Segment Open

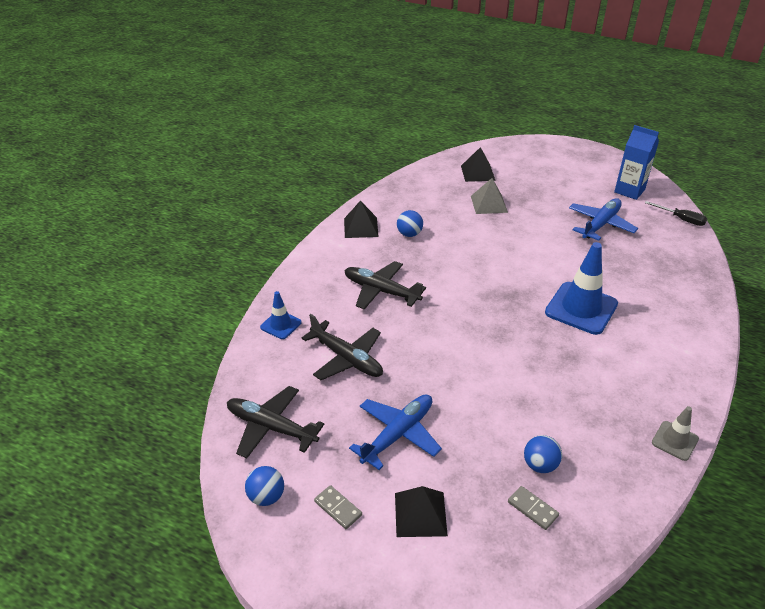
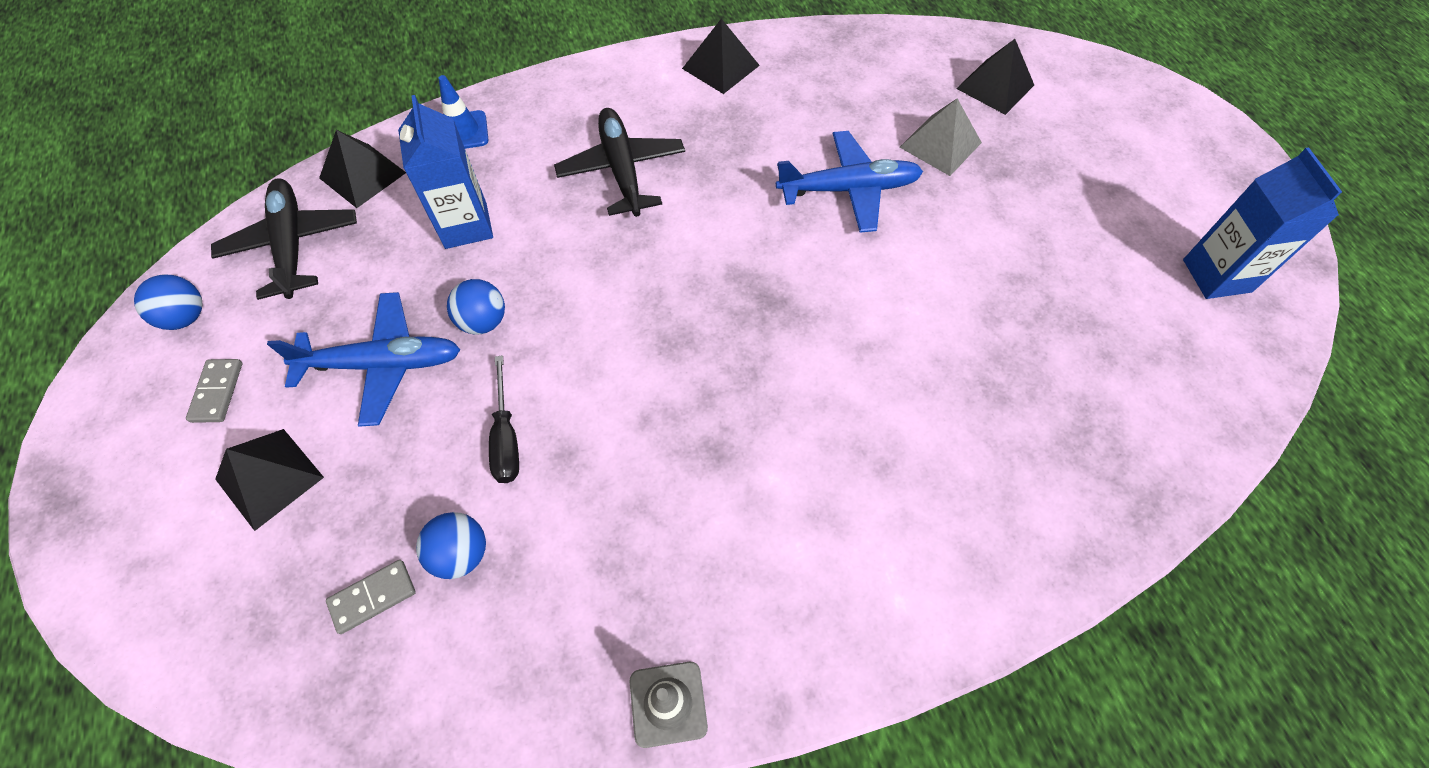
camera: 45 degrees right, 20 degrees up
(259, 375) = (362, 175): none -> black pyramid
(346, 358) = (466, 226): black plane -> blue carton
(409, 234) = (766, 116): blue ball -> blue ball (483, 322)
(532, 509) = (373, 597): grey domino -> grey domino turned 60 degrees clockwise
(581, 308) = (838, 397): blue traffic cone -> none
(600, 225) = (1072, 296): blue plane -> blue plane (848, 190)
(681, 219) = (1241, 390): black screwdriver -> black screwdriver (506, 438)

Segment Closed

Task to complete
Scan the records for lines with the string "plane". Give the number of such lines and nothing else.

Written answer
2